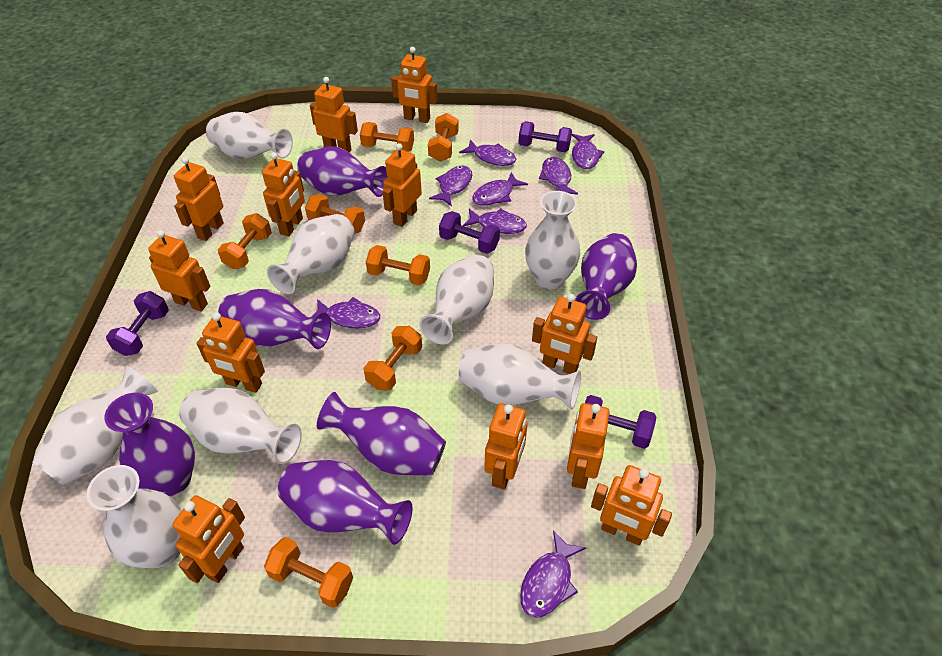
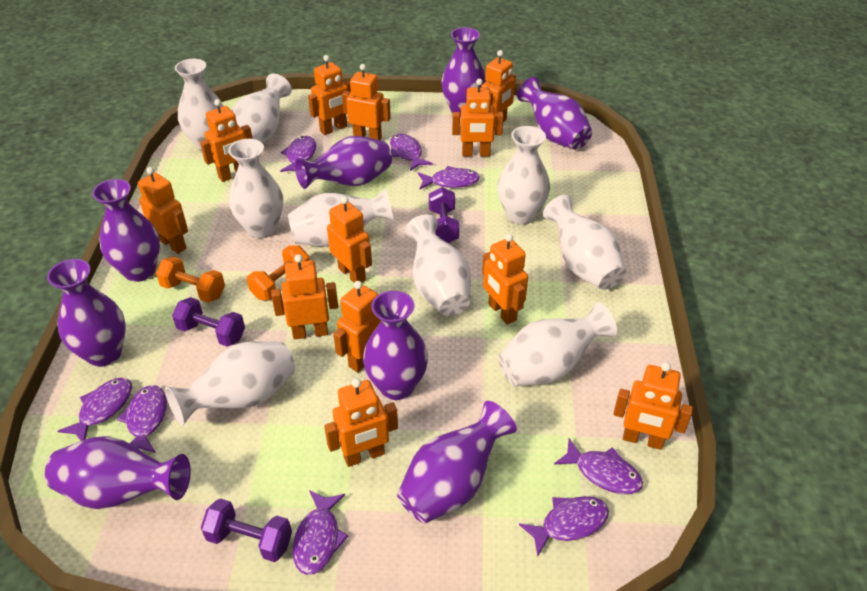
orange dumbbell: 7 -> 2
purple dumbbell: 4 -> 3
purple vase: 6 -> 8
white vase: 8 -> 9

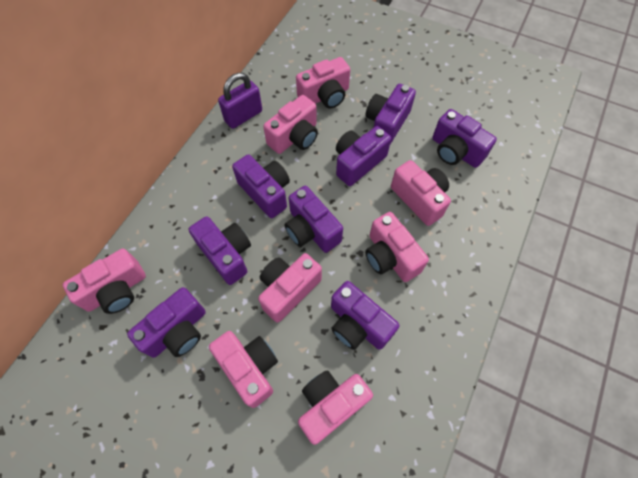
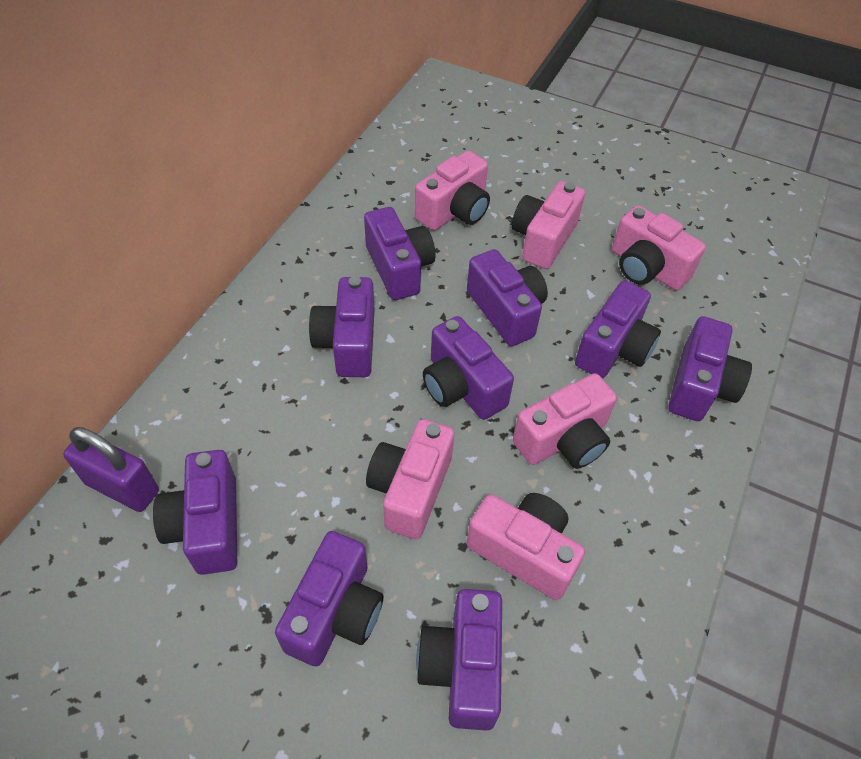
pink camera: 8 -> 6
purple camera: 8 -> 9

- - - -

Problem description:
Whenever a line of the listing contains the word "purple", it counts; say the total only.

Solution below:
3